For every line of the records below that holds "none", add one. Give only the final total.

__________________________________________________

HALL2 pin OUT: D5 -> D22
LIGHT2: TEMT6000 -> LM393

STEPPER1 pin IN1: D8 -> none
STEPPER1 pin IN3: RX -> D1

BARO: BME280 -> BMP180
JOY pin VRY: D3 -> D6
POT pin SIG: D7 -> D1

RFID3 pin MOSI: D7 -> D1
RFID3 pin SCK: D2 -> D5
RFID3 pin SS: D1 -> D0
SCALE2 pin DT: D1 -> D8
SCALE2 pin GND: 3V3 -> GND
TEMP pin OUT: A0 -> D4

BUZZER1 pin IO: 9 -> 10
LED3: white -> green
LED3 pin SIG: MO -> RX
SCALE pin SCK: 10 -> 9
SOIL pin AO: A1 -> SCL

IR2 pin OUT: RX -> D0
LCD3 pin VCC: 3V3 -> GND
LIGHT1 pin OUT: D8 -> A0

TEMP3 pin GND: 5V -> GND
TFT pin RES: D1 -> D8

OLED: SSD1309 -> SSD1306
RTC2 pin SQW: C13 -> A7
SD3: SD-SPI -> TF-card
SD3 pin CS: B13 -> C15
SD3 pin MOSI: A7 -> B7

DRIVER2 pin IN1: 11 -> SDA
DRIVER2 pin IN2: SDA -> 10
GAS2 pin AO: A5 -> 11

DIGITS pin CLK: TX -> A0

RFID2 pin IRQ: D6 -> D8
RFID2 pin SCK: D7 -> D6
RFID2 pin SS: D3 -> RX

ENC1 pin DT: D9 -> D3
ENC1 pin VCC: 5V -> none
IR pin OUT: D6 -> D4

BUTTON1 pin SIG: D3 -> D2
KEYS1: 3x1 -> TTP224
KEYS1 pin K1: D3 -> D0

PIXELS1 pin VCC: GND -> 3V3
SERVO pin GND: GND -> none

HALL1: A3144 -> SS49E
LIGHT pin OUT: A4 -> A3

__________________________________________________

▶ Answer to this exercise
3